+++ RECORDS SUPPLIED +++
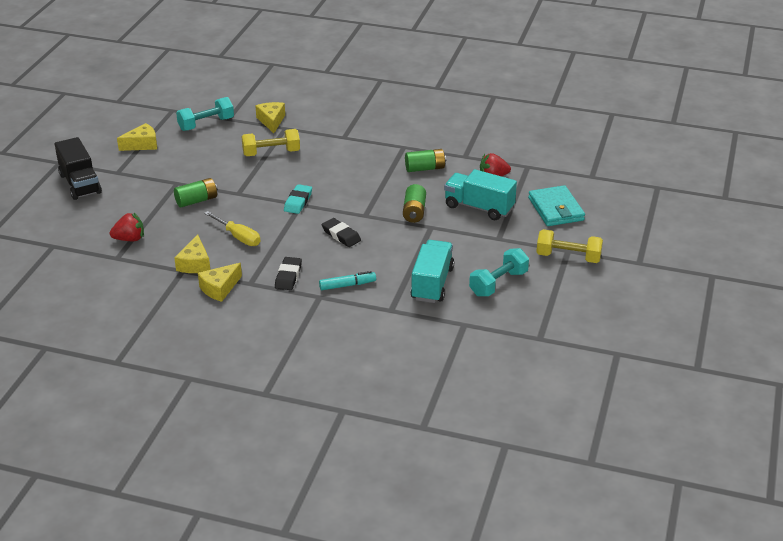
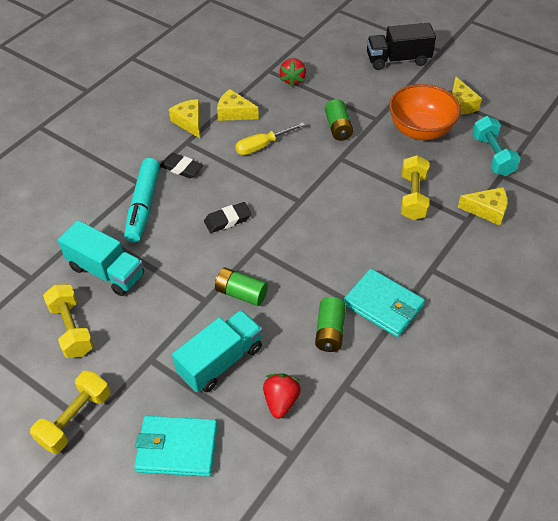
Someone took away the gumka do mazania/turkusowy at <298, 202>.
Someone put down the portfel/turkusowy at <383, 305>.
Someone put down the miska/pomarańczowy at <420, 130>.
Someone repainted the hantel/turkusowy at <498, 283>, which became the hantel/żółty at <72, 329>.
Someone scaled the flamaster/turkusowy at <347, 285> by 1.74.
+++
__REQUIRED WORK__
Retype each line above exactly. Leave the images out.

__ANSWER BOX__
Someone took away the gumka do mazania/turkusowy at <298, 202>.
Someone put down the portfel/turkusowy at <383, 305>.
Someone put down the miska/pomarańczowy at <420, 130>.
Someone repainted the hantel/turkusowy at <498, 283>, which became the hantel/żółty at <72, 329>.
Someone scaled the flamaster/turkusowy at <347, 285> by 1.74.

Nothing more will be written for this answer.